**Records provided:**
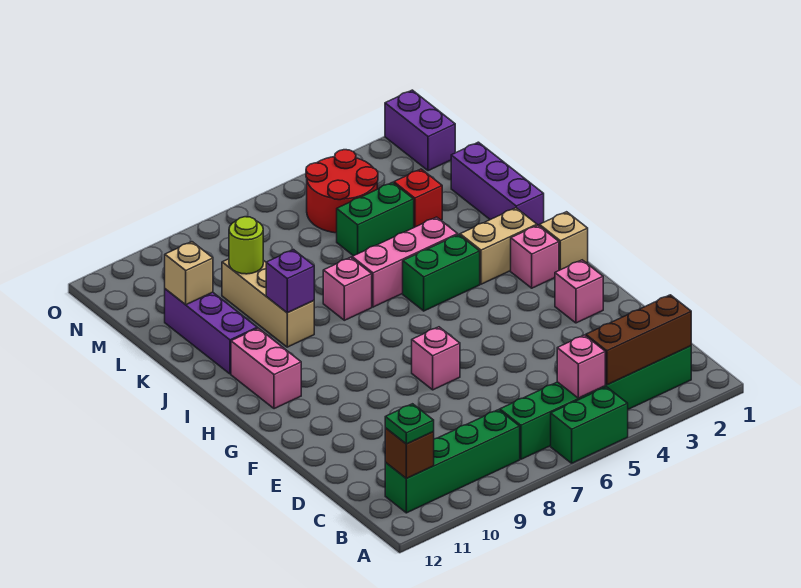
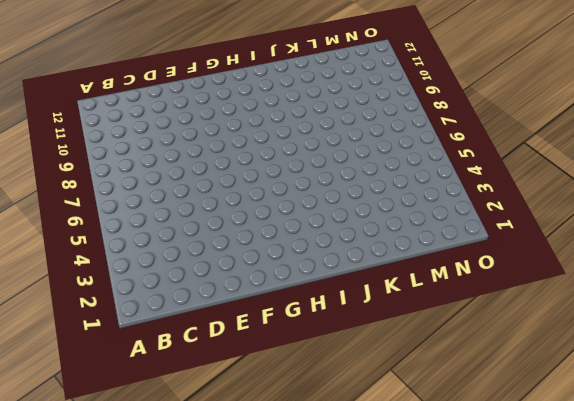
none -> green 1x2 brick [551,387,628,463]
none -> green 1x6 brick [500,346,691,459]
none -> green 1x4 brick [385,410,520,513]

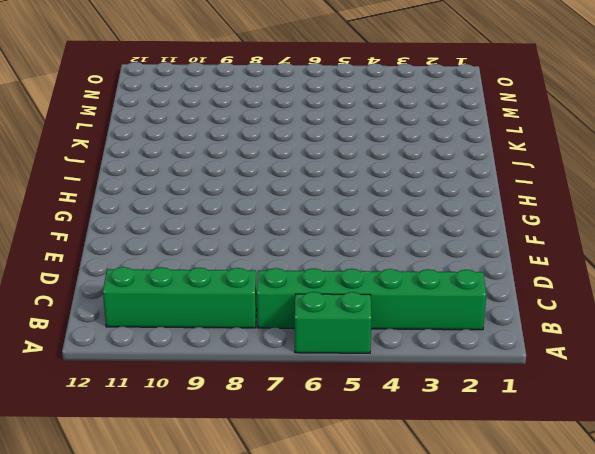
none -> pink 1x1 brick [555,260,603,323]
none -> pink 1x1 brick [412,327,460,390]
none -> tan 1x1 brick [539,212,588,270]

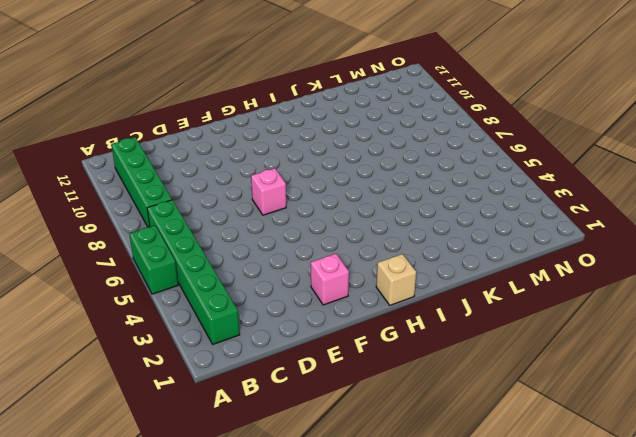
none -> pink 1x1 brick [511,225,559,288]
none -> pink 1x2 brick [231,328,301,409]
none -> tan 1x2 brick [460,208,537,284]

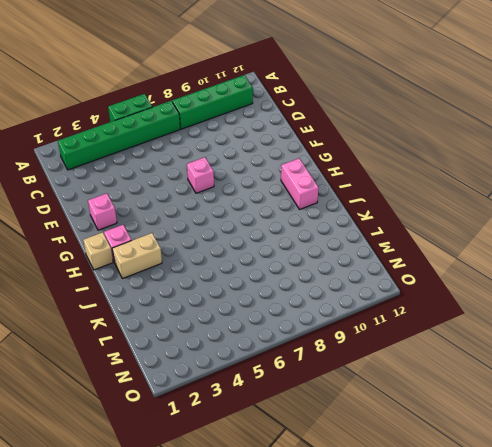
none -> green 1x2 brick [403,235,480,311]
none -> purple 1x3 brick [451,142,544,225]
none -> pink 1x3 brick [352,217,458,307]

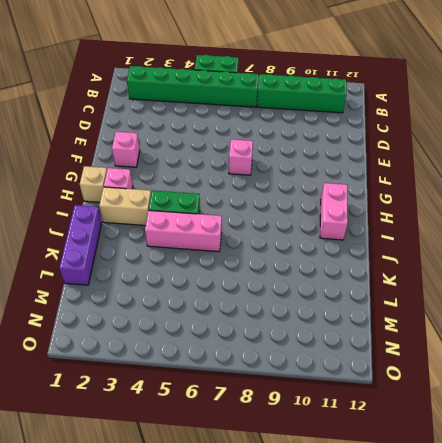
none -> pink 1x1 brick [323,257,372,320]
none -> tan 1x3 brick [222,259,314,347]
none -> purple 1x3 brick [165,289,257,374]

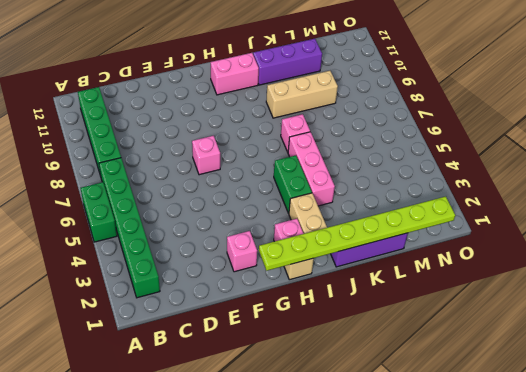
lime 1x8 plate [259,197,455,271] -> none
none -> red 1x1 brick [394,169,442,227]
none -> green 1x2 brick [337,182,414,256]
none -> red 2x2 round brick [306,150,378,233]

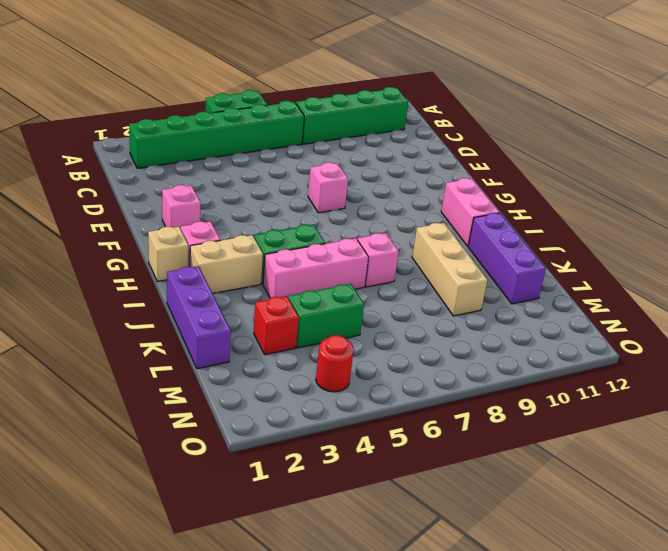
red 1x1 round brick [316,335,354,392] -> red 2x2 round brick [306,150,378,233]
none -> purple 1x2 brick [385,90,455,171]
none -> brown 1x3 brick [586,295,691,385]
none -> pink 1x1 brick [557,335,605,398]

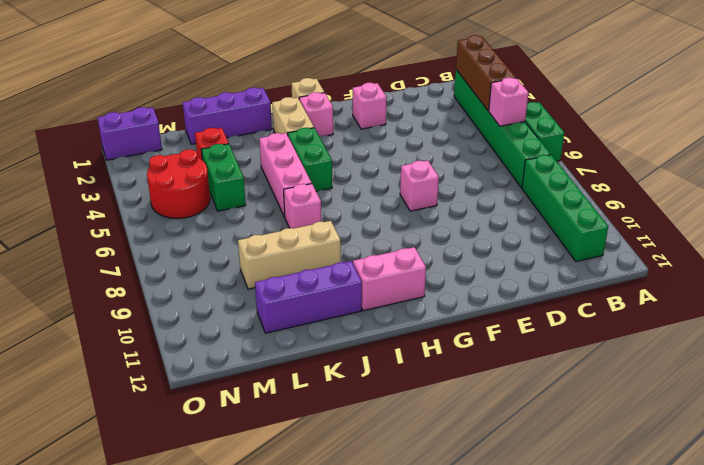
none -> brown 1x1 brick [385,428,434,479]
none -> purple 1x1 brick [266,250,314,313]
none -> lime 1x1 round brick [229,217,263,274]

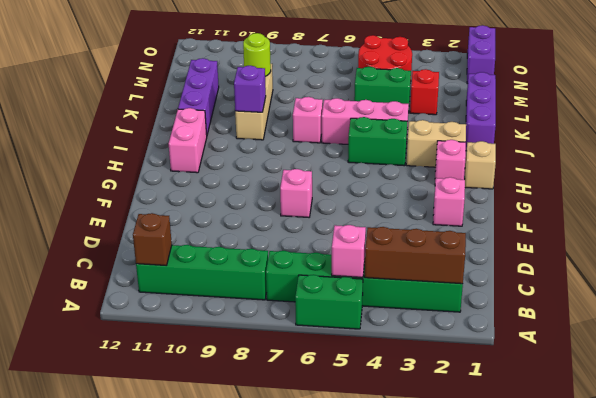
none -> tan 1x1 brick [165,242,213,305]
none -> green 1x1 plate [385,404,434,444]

**Task item:**
Reproduce the final stretch of lines exactly: the line containing "lime 1x8 plate [259,197,455,271] -> none" through the last line of the data, both included. Pictures do not belong in the copy.

**Solved exercise:**
lime 1x8 plate [259,197,455,271] -> none
none -> red 1x1 brick [394,169,442,227]
none -> green 1x2 brick [337,182,414,256]
none -> red 2x2 round brick [306,150,378,233]

red 1x1 round brick [316,335,354,392] -> red 2x2 round brick [306,150,378,233]
none -> purple 1x2 brick [385,90,455,171]
none -> brown 1x3 brick [586,295,691,385]
none -> pink 1x1 brick [557,335,605,398]

none -> brown 1x1 brick [385,428,434,479]
none -> purple 1x1 brick [266,250,314,313]
none -> lime 1x1 round brick [229,217,263,274]

none -> tan 1x1 brick [165,242,213,305]
none -> green 1x1 plate [385,404,434,444]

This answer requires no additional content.